* _Aim of the task_
Go through the data below and return each line where the string "nivagal" occurs.
(Beginning of Given data)
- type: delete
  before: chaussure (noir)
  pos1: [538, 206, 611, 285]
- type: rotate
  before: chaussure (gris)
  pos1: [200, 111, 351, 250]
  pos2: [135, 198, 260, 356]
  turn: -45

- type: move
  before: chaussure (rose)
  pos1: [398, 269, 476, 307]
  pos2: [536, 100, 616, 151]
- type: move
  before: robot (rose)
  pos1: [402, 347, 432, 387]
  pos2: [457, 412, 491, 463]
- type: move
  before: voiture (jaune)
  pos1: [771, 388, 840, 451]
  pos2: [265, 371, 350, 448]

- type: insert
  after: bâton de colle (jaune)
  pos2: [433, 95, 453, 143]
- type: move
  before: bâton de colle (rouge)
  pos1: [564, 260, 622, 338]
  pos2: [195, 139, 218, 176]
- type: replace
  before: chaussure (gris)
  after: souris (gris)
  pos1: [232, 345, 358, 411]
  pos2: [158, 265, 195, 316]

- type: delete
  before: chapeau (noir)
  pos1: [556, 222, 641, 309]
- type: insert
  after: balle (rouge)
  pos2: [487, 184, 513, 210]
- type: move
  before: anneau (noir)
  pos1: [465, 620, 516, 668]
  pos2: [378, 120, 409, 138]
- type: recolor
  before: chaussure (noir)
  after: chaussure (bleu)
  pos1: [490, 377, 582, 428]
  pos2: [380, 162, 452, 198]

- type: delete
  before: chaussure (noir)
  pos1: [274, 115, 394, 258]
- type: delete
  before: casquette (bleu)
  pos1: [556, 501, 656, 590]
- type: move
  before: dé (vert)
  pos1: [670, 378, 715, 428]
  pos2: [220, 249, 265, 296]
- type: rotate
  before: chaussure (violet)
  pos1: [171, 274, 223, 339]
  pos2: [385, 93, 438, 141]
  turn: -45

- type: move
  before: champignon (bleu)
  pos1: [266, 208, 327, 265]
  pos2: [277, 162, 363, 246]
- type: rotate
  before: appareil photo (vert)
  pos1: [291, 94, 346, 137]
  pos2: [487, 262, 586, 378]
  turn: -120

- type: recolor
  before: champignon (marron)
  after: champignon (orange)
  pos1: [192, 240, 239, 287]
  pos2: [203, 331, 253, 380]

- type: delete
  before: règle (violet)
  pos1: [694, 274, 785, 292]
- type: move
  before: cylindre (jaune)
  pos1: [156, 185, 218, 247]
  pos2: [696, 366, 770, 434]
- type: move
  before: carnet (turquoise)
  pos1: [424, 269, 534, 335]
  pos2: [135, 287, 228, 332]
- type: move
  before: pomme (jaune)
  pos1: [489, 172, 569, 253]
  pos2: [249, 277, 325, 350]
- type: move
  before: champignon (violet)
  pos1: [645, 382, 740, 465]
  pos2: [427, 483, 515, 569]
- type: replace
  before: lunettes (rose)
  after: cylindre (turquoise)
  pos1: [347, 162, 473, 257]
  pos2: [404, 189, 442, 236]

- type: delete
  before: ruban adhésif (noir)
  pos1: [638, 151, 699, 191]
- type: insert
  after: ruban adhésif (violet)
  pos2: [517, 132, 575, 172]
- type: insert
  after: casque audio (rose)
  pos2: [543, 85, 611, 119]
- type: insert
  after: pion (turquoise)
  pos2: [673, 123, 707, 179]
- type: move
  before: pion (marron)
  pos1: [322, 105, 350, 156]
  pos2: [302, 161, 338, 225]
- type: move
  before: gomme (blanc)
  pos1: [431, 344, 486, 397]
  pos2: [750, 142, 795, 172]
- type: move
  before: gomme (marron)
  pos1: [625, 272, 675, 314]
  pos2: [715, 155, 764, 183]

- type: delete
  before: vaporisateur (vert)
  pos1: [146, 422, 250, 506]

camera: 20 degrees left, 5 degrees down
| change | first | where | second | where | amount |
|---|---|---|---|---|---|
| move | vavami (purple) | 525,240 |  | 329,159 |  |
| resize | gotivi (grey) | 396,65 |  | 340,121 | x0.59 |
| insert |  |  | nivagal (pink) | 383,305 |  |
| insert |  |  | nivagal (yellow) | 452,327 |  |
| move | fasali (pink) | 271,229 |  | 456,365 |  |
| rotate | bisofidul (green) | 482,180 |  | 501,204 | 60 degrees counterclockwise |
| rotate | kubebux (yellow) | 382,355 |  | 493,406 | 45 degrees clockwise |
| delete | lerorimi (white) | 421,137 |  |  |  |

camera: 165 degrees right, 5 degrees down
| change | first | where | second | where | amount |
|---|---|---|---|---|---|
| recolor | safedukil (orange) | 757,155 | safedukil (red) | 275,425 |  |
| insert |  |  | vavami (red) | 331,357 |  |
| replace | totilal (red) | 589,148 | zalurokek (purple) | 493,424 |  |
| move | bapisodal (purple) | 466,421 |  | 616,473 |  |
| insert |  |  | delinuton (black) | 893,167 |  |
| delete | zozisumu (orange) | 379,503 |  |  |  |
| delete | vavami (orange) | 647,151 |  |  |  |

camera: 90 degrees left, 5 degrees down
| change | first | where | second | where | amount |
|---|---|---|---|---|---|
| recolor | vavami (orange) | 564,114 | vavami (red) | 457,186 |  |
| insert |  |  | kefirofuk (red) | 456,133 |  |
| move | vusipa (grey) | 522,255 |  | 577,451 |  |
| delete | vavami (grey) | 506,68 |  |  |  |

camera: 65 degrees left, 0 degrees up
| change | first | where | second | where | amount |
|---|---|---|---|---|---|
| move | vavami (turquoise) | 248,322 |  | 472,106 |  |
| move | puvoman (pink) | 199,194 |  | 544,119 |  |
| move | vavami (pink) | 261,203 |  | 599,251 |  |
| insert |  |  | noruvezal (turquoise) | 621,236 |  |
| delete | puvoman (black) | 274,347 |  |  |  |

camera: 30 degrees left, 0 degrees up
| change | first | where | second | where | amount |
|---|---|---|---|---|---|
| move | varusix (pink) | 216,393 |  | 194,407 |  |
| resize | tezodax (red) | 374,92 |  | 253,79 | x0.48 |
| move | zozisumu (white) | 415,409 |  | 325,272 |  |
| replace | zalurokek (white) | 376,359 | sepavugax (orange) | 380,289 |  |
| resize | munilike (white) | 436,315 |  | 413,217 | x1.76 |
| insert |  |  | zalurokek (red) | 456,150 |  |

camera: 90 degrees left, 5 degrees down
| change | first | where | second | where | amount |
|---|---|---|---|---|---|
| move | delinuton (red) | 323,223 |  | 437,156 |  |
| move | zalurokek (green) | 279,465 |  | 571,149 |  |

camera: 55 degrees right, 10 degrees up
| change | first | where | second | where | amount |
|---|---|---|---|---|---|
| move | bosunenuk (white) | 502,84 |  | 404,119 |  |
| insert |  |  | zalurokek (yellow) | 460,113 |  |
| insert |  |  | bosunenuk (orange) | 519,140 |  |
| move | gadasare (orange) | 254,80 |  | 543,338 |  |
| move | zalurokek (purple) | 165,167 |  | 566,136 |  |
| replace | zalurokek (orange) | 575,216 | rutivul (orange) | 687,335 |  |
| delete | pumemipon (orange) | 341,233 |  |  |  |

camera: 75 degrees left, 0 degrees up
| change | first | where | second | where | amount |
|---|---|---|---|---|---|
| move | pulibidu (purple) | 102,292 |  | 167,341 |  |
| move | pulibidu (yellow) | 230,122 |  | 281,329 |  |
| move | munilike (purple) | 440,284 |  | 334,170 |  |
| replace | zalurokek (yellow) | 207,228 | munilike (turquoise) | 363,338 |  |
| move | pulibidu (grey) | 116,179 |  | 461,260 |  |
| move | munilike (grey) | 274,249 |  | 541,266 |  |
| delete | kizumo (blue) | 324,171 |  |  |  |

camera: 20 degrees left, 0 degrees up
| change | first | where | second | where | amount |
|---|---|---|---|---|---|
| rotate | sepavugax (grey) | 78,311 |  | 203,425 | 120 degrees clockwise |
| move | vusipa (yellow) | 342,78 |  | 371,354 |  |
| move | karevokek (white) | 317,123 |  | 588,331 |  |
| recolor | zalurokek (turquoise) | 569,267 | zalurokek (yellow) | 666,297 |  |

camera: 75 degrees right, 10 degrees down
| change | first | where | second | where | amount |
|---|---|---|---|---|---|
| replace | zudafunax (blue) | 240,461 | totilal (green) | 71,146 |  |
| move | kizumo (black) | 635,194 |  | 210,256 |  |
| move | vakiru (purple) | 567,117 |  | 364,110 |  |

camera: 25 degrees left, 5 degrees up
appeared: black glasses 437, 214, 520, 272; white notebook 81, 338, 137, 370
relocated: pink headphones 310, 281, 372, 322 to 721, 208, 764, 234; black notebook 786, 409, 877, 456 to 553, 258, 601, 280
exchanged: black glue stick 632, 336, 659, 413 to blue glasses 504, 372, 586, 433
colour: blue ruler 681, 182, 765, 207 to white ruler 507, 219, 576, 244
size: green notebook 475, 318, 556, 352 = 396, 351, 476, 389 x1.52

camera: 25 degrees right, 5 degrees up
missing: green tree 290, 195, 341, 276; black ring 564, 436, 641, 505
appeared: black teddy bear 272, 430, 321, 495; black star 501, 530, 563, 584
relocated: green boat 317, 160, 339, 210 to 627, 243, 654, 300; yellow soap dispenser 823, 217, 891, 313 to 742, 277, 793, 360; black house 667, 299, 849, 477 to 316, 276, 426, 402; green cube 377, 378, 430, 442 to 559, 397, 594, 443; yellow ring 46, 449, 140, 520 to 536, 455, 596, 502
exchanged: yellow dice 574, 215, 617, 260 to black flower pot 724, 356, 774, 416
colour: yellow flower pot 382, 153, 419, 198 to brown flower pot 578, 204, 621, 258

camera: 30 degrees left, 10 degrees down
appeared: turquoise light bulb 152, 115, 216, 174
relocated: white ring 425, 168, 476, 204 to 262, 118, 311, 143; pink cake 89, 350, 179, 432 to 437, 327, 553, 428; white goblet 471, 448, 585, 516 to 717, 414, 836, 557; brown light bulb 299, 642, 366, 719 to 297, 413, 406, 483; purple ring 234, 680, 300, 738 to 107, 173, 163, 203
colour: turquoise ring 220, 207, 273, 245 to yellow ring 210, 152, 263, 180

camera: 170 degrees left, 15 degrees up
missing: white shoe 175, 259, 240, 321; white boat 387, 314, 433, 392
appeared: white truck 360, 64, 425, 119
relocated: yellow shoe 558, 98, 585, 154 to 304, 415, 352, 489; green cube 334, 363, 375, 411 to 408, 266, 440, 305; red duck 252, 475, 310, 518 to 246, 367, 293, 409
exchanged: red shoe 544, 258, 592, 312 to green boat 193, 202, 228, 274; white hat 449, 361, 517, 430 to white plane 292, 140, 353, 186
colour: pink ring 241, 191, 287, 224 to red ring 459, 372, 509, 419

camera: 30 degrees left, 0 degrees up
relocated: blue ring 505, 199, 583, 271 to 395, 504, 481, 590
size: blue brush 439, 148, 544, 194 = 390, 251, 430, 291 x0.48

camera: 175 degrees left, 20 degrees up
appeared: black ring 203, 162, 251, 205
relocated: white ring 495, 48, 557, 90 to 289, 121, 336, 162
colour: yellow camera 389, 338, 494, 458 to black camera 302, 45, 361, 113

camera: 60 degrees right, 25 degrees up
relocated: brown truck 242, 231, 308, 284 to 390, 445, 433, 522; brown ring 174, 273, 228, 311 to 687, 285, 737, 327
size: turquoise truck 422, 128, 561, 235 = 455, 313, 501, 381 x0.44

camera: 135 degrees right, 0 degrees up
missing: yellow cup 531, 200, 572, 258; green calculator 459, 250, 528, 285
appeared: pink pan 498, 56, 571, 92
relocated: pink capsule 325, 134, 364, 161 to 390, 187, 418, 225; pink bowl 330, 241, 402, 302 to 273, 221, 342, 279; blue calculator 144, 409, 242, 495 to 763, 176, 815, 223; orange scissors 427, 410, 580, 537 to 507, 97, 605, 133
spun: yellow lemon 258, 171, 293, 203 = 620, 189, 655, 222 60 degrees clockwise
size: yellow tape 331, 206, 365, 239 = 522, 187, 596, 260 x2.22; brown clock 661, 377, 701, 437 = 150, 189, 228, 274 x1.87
(End of Given data)
* _Exercise output_
| insert |  |  | nivagal (pink) | 383,305 |  |
| insert |  |  | nivagal (yellow) | 452,327 |  |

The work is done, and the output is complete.